RECORDS PROVIDED Block Start
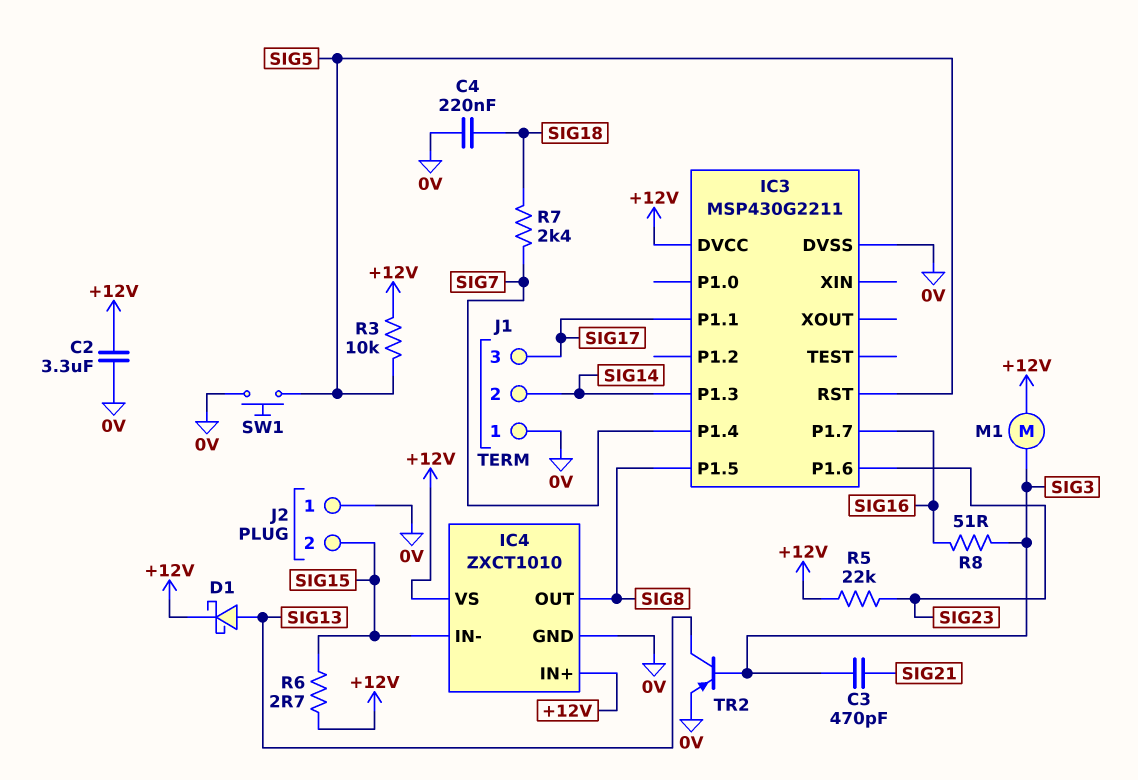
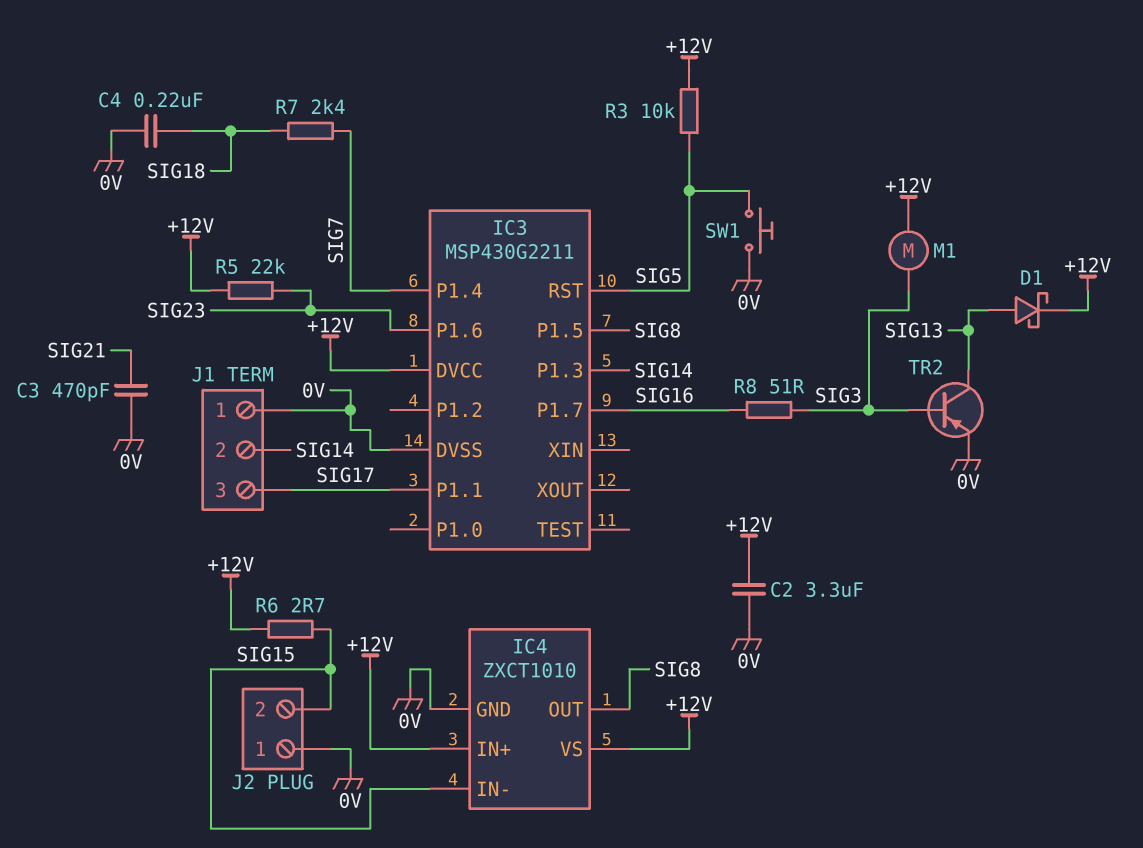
C3: 470pF (SIG3, SIG21) -> 470pF (0V, SIG21)

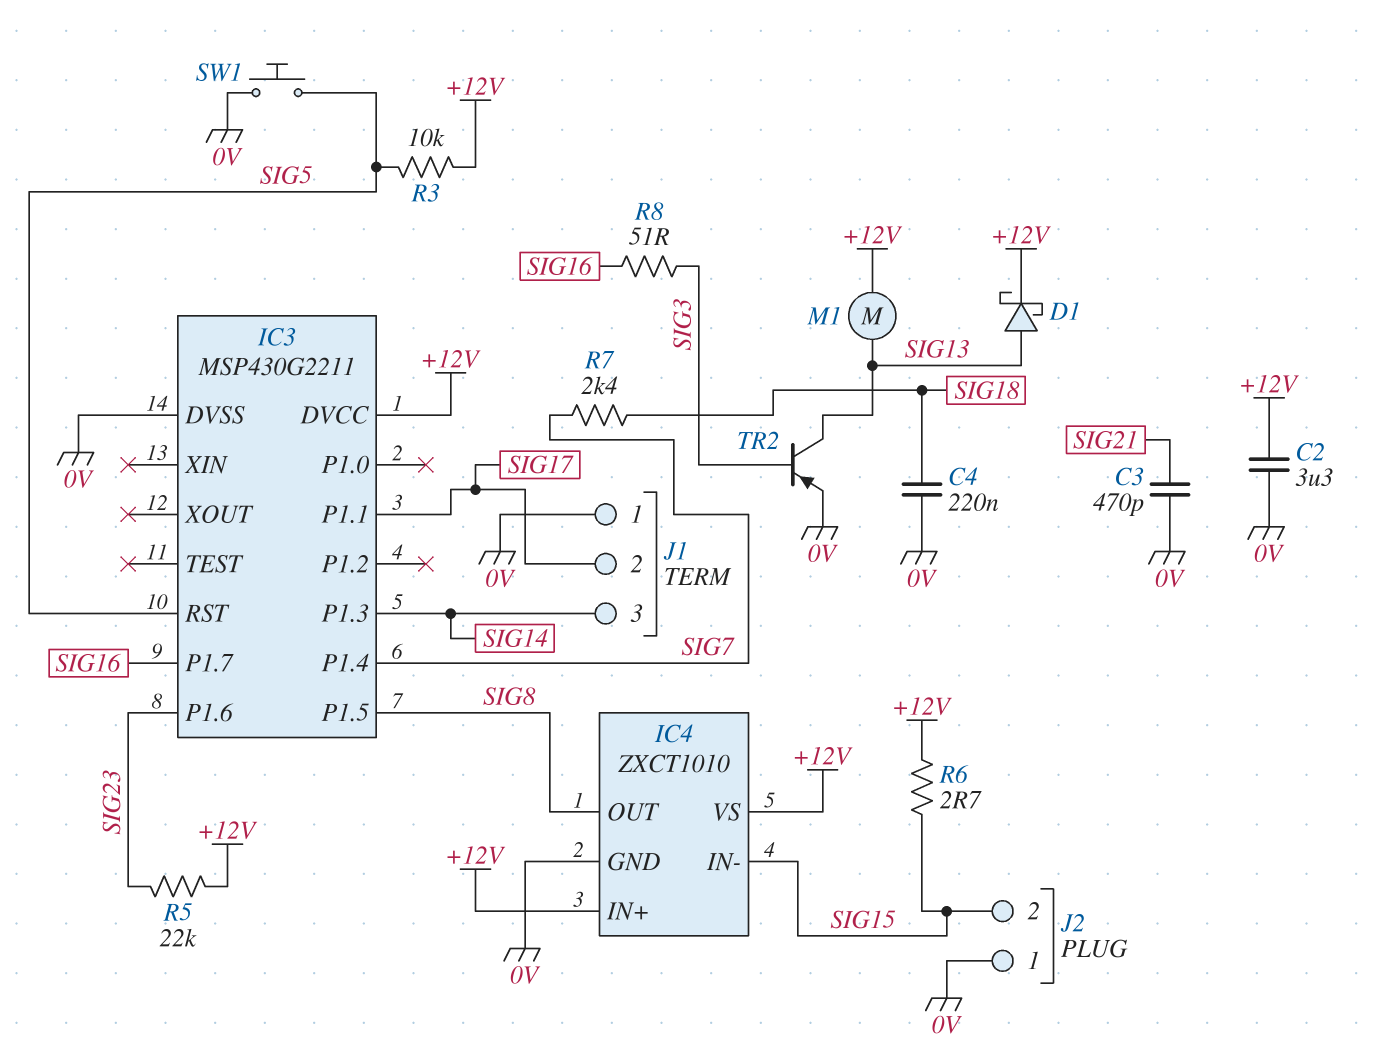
J1 pin 2: SIG14 -> SIG17
J1 pin 3: SIG17 -> SIG14
M1: motor (+12V, SIG3) -> motor (+12V, SIG13)

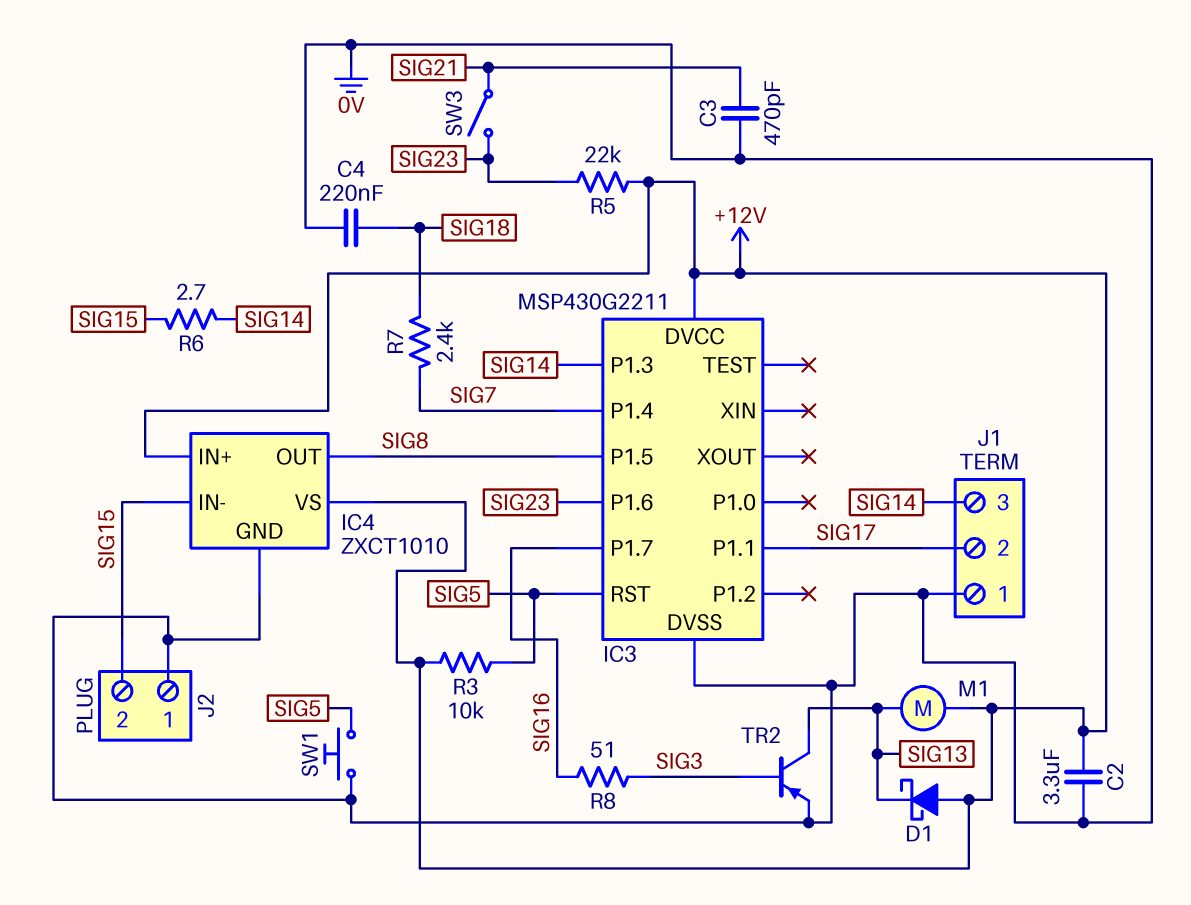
D1: schottky (A SIG13, K +12V) -> schottky (A +12V, K SIG13)
R6: 2.7 (+12V, SIG15) -> 2.7 (SIG14, SIG15)
SW3: none -> switch (SIG21, SIG23)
RECORDS PROVIDED Block End
WHAT THE TASK ASKS
For this task, copy exactly the line with "R6: 2.7 (+12V, SIG15) -> 2.7 (SIG14, SIG15)" and the lines that come after it, stopping at the end of the material above.

RESPONSE TO THIS EXERCISE
R6: 2.7 (+12V, SIG15) -> 2.7 (SIG14, SIG15)
SW3: none -> switch (SIG21, SIG23)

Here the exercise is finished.